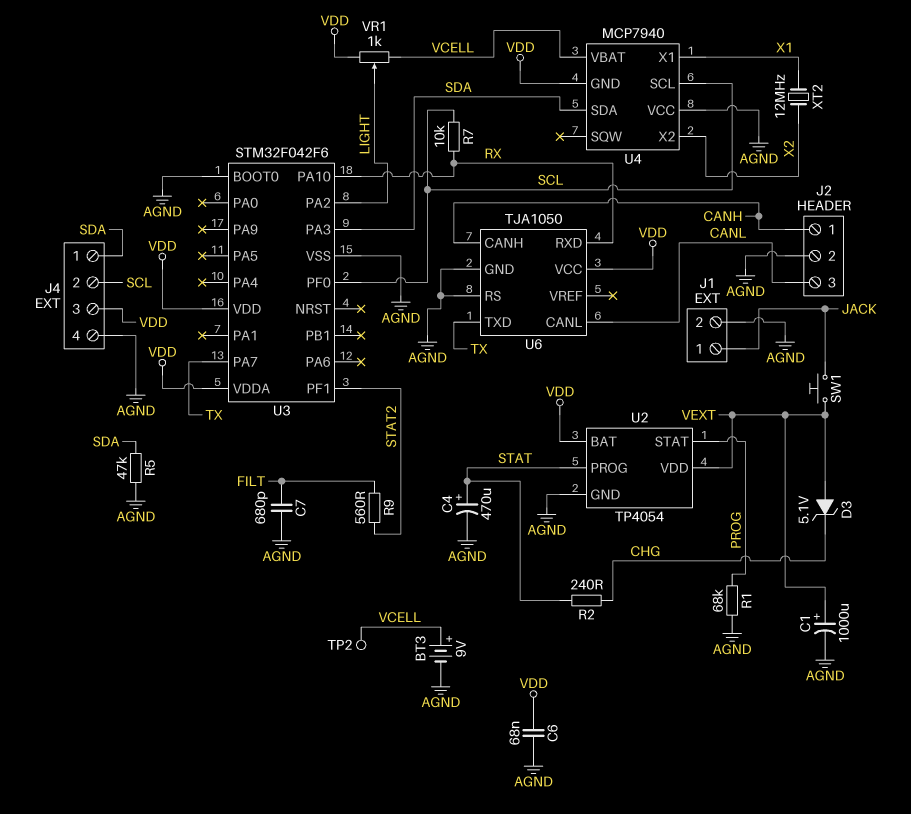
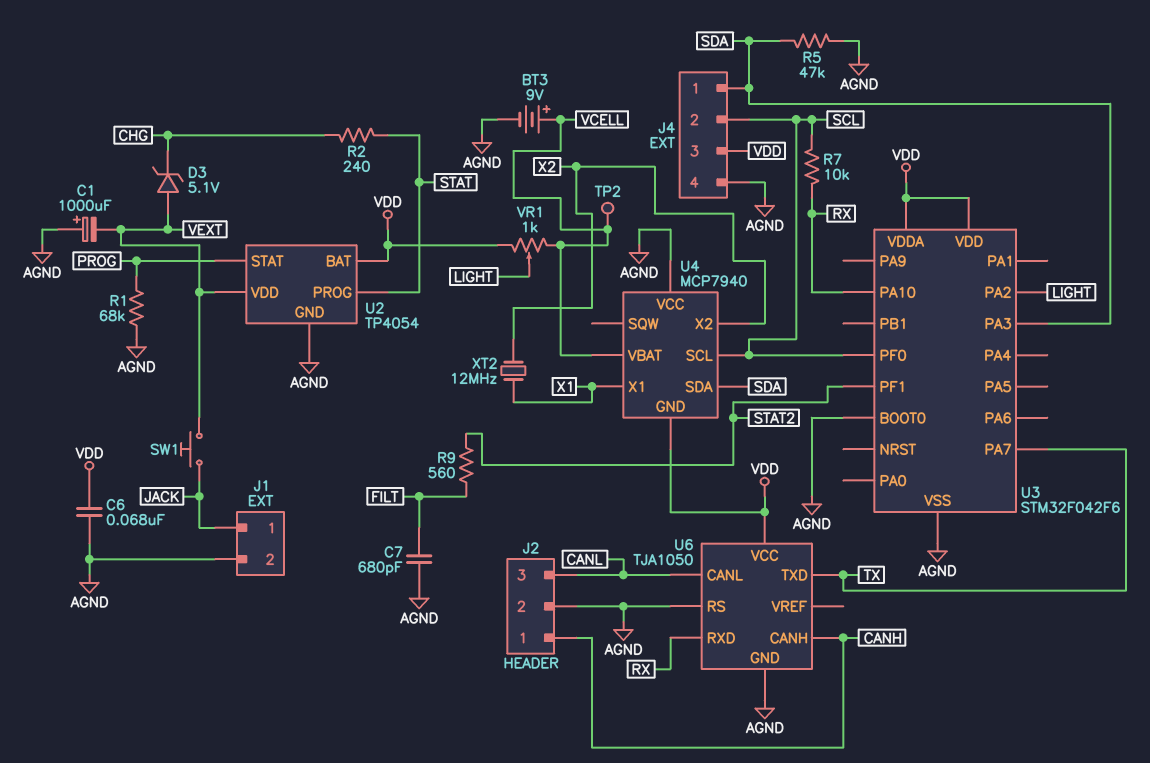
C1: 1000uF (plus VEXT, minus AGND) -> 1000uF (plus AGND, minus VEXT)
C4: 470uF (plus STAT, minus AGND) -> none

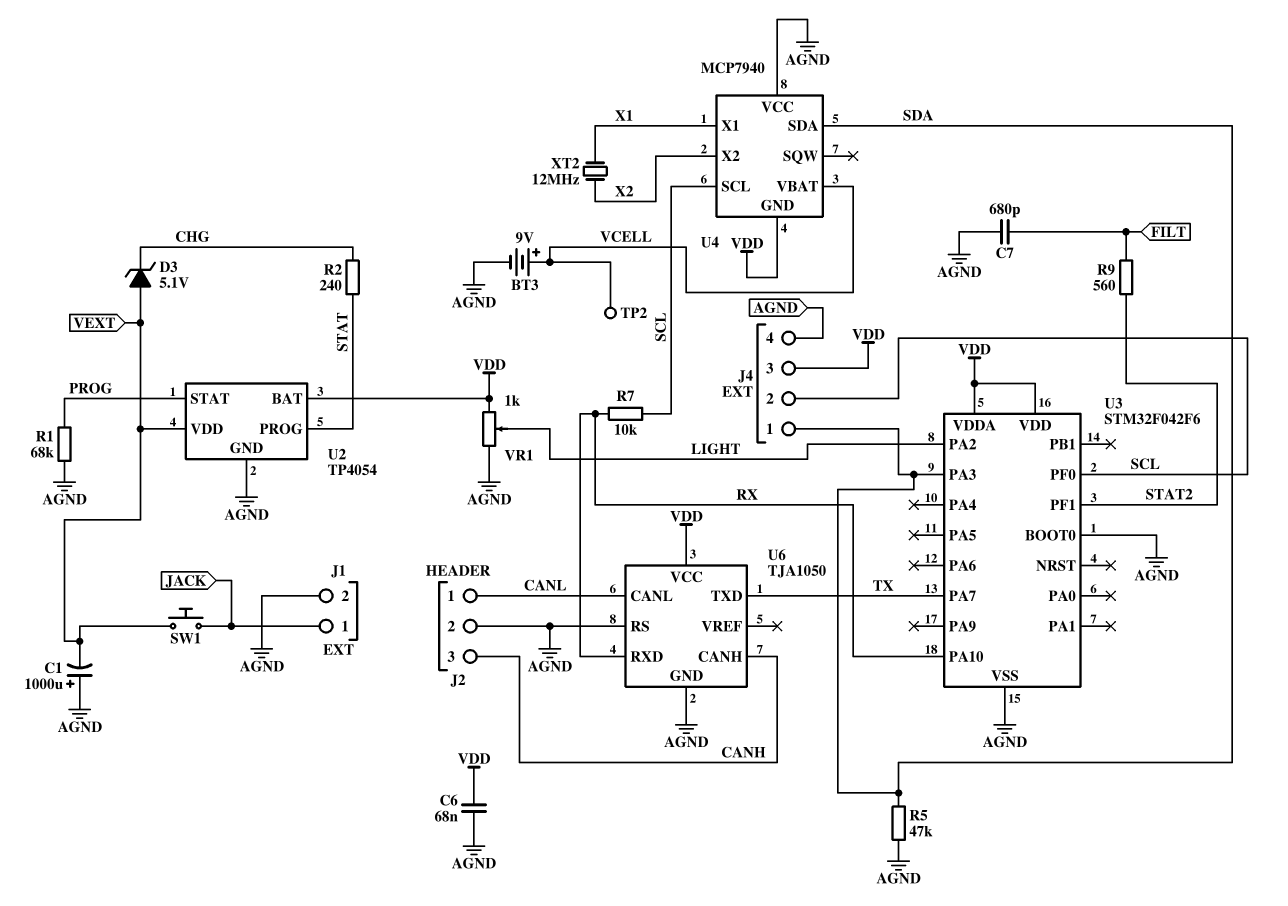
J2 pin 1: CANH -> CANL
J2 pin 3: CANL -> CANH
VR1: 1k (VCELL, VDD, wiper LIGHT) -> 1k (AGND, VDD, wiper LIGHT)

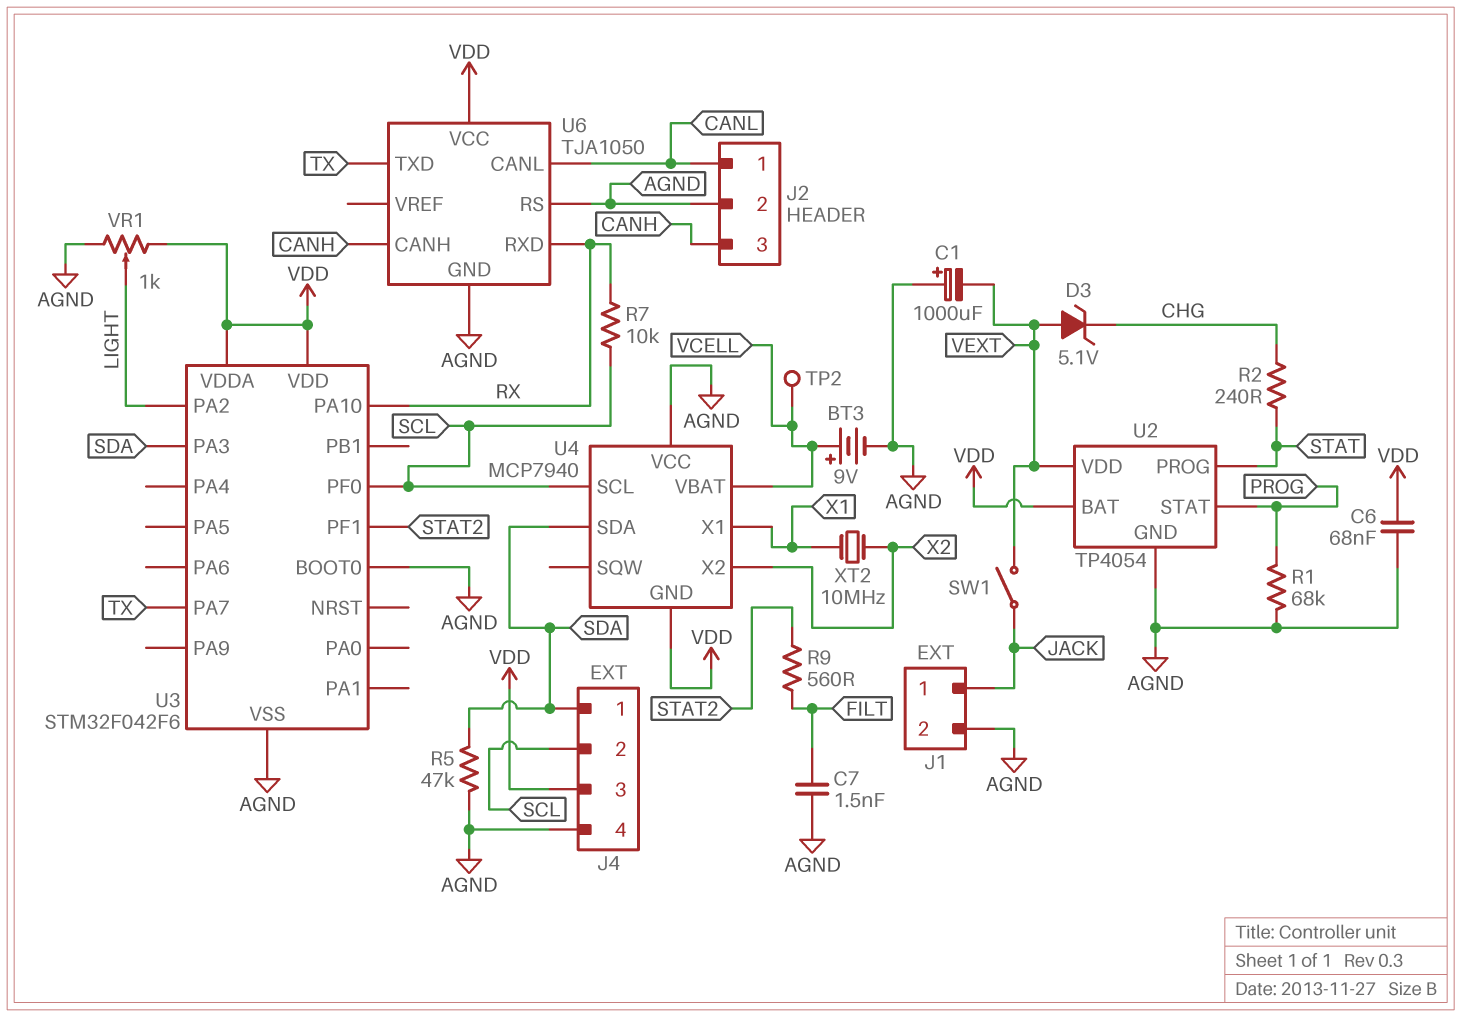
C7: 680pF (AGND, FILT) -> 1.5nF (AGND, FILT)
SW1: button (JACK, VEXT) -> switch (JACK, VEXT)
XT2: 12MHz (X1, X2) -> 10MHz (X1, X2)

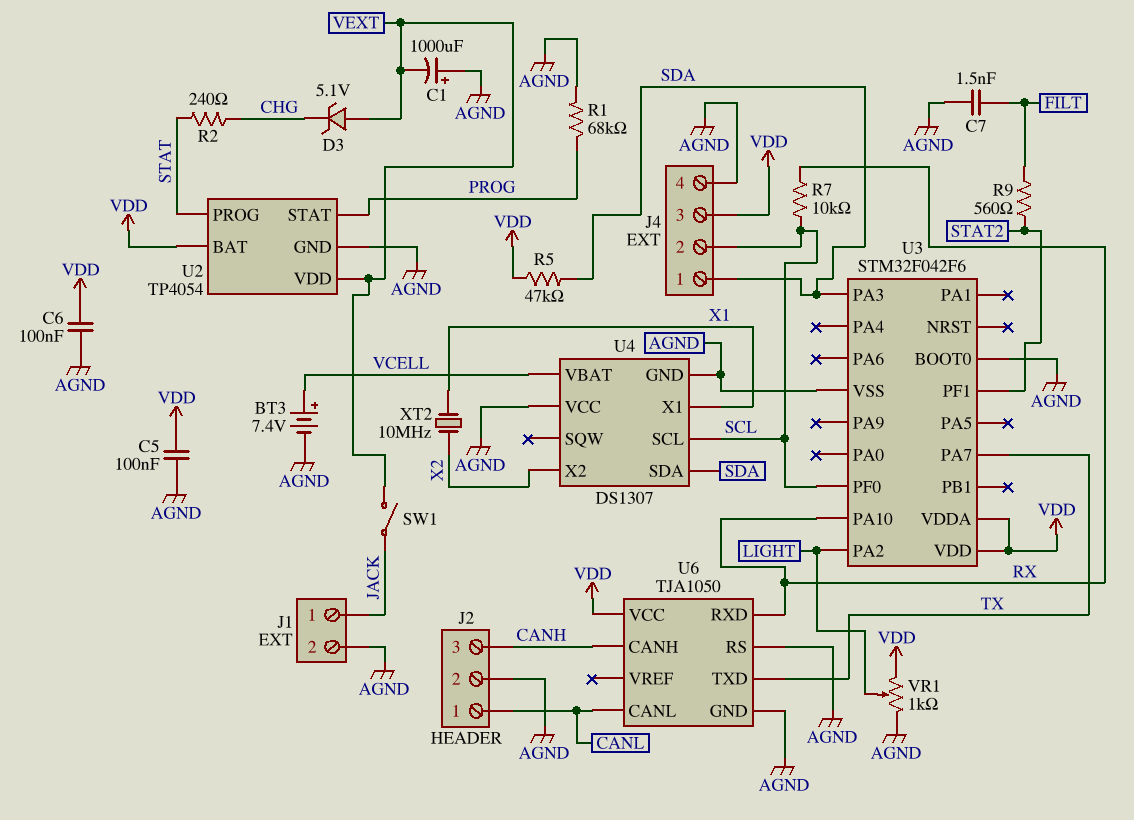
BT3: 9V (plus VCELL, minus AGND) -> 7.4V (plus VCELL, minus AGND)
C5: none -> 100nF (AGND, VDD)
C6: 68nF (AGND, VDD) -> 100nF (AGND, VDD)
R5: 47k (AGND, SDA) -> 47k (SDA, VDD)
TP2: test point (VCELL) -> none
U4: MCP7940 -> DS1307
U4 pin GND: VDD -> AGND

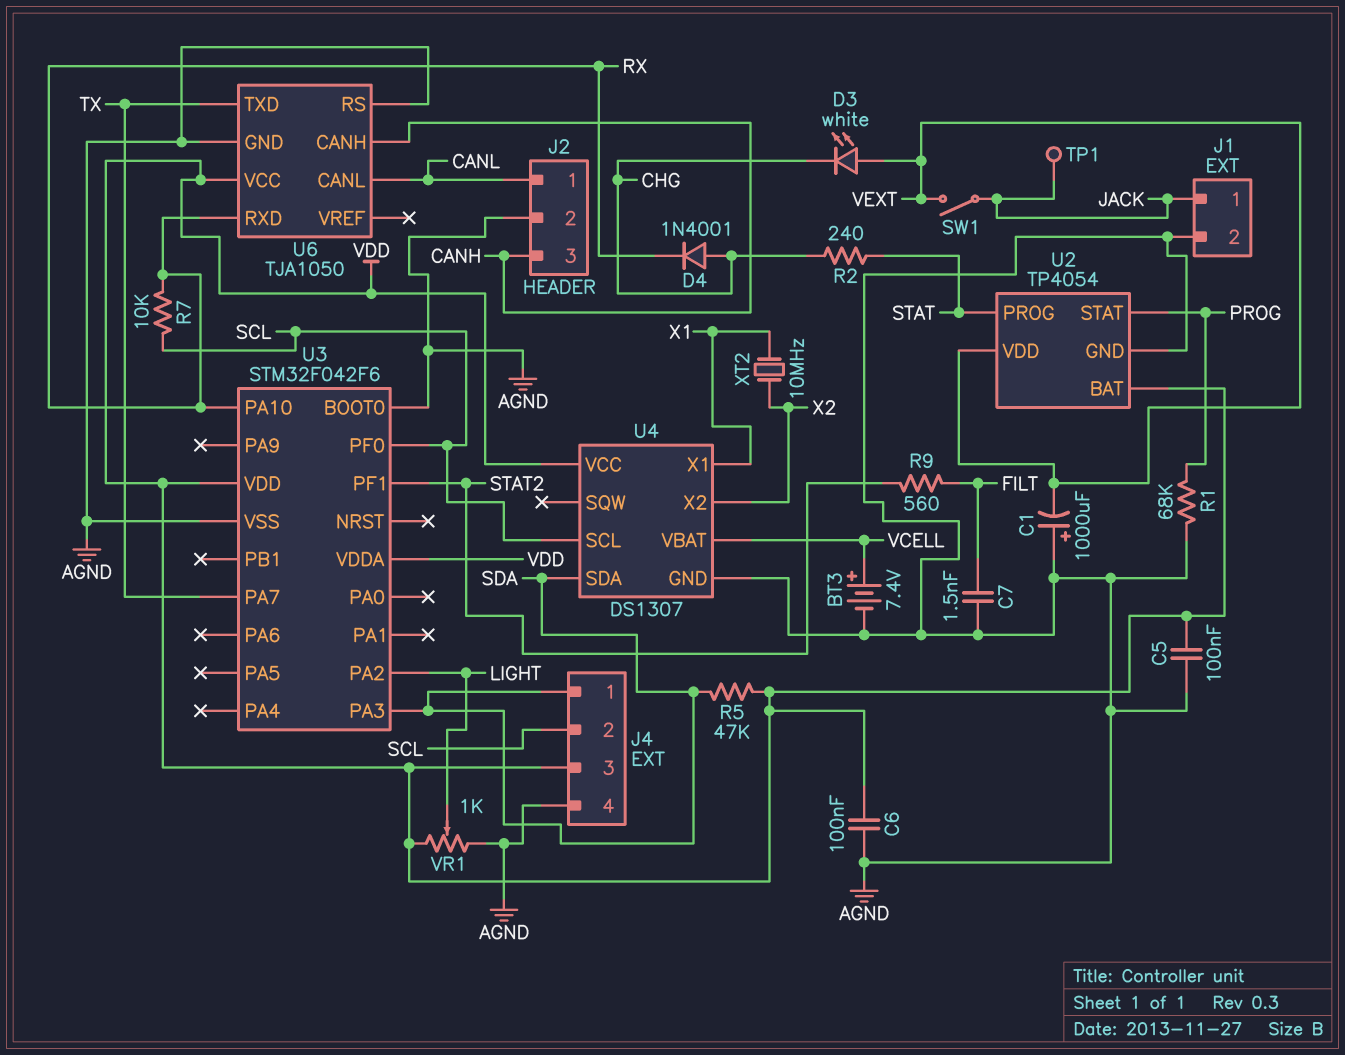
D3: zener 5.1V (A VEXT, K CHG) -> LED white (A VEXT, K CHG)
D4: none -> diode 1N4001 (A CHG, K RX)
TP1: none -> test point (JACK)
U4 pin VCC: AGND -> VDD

* Description of the task: While skipping the pictures, transcribe the data above from the line showing "VR1: 1k (VCELL, VDD, wiper" through the line showing "XT2: 12MHz (X1, X2) -> 10MHz (X1, X2)", exactly and with both ends.

* Answer:
VR1: 1k (VCELL, VDD, wiper LIGHT) -> 1k (AGND, VDD, wiper LIGHT)

C7: 680pF (AGND, FILT) -> 1.5nF (AGND, FILT)
SW1: button (JACK, VEXT) -> switch (JACK, VEXT)
XT2: 12MHz (X1, X2) -> 10MHz (X1, X2)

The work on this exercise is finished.